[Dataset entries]
* * * * * * * * *

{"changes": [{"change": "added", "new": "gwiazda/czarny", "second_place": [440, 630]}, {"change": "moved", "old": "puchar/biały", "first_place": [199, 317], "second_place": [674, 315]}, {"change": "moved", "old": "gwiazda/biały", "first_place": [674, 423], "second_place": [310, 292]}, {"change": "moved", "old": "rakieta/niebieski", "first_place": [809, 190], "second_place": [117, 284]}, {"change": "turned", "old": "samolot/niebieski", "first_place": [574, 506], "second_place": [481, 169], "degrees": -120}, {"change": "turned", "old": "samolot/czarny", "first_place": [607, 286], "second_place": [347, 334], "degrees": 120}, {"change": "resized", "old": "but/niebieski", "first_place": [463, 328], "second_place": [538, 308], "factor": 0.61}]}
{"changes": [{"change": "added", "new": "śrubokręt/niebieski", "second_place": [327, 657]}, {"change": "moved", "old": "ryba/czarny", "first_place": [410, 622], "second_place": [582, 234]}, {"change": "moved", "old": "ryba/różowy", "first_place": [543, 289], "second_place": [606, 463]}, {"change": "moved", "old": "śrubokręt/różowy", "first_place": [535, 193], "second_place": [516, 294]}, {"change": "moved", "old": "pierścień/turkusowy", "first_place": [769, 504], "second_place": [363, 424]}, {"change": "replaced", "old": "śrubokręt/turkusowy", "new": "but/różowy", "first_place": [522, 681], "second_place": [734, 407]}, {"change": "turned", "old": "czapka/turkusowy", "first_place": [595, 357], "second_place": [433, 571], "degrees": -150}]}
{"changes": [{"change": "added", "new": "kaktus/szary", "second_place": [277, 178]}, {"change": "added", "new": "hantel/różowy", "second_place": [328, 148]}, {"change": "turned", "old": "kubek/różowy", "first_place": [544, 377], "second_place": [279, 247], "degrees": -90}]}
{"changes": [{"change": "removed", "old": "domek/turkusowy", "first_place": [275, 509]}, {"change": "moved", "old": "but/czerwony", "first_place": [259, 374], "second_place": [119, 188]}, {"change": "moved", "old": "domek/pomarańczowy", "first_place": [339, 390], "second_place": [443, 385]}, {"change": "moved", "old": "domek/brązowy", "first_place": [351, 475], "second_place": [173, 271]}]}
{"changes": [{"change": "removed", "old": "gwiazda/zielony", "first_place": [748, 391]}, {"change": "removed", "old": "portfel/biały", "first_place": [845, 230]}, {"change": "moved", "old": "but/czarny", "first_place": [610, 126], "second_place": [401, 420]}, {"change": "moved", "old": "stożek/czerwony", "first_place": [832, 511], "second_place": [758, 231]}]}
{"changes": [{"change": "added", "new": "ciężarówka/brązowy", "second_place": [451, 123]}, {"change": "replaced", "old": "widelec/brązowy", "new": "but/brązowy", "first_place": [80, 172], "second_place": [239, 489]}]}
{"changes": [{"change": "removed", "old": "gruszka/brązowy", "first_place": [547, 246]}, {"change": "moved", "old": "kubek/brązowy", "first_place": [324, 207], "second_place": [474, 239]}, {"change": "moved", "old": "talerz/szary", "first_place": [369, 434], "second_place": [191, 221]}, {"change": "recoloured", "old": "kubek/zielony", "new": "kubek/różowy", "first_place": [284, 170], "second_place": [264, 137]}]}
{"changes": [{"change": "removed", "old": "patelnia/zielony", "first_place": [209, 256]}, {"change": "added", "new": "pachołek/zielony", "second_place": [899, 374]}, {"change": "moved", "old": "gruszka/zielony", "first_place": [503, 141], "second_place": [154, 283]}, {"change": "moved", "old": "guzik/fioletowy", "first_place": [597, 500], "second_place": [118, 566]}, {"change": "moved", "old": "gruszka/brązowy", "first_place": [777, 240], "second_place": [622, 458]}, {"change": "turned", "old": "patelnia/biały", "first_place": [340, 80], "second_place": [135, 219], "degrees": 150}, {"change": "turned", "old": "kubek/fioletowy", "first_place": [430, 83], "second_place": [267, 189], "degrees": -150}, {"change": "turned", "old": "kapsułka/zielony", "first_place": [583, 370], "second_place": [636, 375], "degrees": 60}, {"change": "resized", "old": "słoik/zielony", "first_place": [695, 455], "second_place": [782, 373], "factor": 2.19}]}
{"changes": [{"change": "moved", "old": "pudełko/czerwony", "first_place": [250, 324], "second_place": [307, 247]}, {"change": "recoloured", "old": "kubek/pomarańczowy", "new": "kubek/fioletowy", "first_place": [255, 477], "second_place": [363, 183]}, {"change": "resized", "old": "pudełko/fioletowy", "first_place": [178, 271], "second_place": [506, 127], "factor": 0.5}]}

* * * * * * * * *

Required action
Each line must be set down again exactly as above, with no line omitted.

Written solution
{"changes": [{"change": "added", "new": "gwiazda/czarny", "second_place": [440, 630]}, {"change": "moved", "old": "puchar/biały", "first_place": [199, 317], "second_place": [674, 315]}, {"change": "moved", "old": "gwiazda/biały", "first_place": [674, 423], "second_place": [310, 292]}, {"change": "moved", "old": "rakieta/niebieski", "first_place": [809, 190], "second_place": [117, 284]}, {"change": "turned", "old": "samolot/niebieski", "first_place": [574, 506], "second_place": [481, 169], "degrees": -120}, {"change": "turned", "old": "samolot/czarny", "first_place": [607, 286], "second_place": [347, 334], "degrees": 120}, {"change": "resized", "old": "but/niebieski", "first_place": [463, 328], "second_place": [538, 308], "factor": 0.61}]}
{"changes": [{"change": "added", "new": "śrubokręt/niebieski", "second_place": [327, 657]}, {"change": "moved", "old": "ryba/czarny", "first_place": [410, 622], "second_place": [582, 234]}, {"change": "moved", "old": "ryba/różowy", "first_place": [543, 289], "second_place": [606, 463]}, {"change": "moved", "old": "śrubokręt/różowy", "first_place": [535, 193], "second_place": [516, 294]}, {"change": "moved", "old": "pierścień/turkusowy", "first_place": [769, 504], "second_place": [363, 424]}, {"change": "replaced", "old": "śrubokręt/turkusowy", "new": "but/różowy", "first_place": [522, 681], "second_place": [734, 407]}, {"change": "turned", "old": "czapka/turkusowy", "first_place": [595, 357], "second_place": [433, 571], "degrees": -150}]}
{"changes": [{"change": "added", "new": "kaktus/szary", "second_place": [277, 178]}, {"change": "added", "new": "hantel/różowy", "second_place": [328, 148]}, {"change": "turned", "old": "kubek/różowy", "first_place": [544, 377], "second_place": [279, 247], "degrees": -90}]}
{"changes": [{"change": "removed", "old": "domek/turkusowy", "first_place": [275, 509]}, {"change": "moved", "old": "but/czerwony", "first_place": [259, 374], "second_place": [119, 188]}, {"change": "moved", "old": "domek/pomarańczowy", "first_place": [339, 390], "second_place": [443, 385]}, {"change": "moved", "old": "domek/brązowy", "first_place": [351, 475], "second_place": [173, 271]}]}
{"changes": [{"change": "removed", "old": "gwiazda/zielony", "first_place": [748, 391]}, {"change": "removed", "old": "portfel/biały", "first_place": [845, 230]}, {"change": "moved", "old": "but/czarny", "first_place": [610, 126], "second_place": [401, 420]}, {"change": "moved", "old": "stożek/czerwony", "first_place": [832, 511], "second_place": [758, 231]}]}
{"changes": [{"change": "added", "new": "ciężarówka/brązowy", "second_place": [451, 123]}, {"change": "replaced", "old": "widelec/brązowy", "new": "but/brązowy", "first_place": [80, 172], "second_place": [239, 489]}]}
{"changes": [{"change": "removed", "old": "gruszka/brązowy", "first_place": [547, 246]}, {"change": "moved", "old": "kubek/brązowy", "first_place": [324, 207], "second_place": [474, 239]}, {"change": "moved", "old": "talerz/szary", "first_place": [369, 434], "second_place": [191, 221]}, {"change": "recoloured", "old": "kubek/zielony", "new": "kubek/różowy", "first_place": [284, 170], "second_place": [264, 137]}]}
{"changes": [{"change": "removed", "old": "patelnia/zielony", "first_place": [209, 256]}, {"change": "added", "new": "pachołek/zielony", "second_place": [899, 374]}, {"change": "moved", "old": "gruszka/zielony", "first_place": [503, 141], "second_place": [154, 283]}, {"change": "moved", "old": "guzik/fioletowy", "first_place": [597, 500], "second_place": [118, 566]}, {"change": "moved", "old": "gruszka/brązowy", "first_place": [777, 240], "second_place": [622, 458]}, {"change": "turned", "old": "patelnia/biały", "first_place": [340, 80], "second_place": [135, 219], "degrees": 150}, {"change": "turned", "old": "kubek/fioletowy", "first_place": [430, 83], "second_place": [267, 189], "degrees": -150}, {"change": "turned", "old": "kapsułka/zielony", "first_place": [583, 370], "second_place": [636, 375], "degrees": 60}, {"change": "resized", "old": "słoik/zielony", "first_place": [695, 455], "second_place": [782, 373], "factor": 2.19}]}
{"changes": [{"change": "moved", "old": "pudełko/czerwony", "first_place": [250, 324], "second_place": [307, 247]}, {"change": "recoloured", "old": "kubek/pomarańczowy", "new": "kubek/fioletowy", "first_place": [255, 477], "second_place": [363, 183]}, {"change": "resized", "old": "pudełko/fioletowy", "first_place": [178, 271], "second_place": [506, 127], "factor": 0.5}]}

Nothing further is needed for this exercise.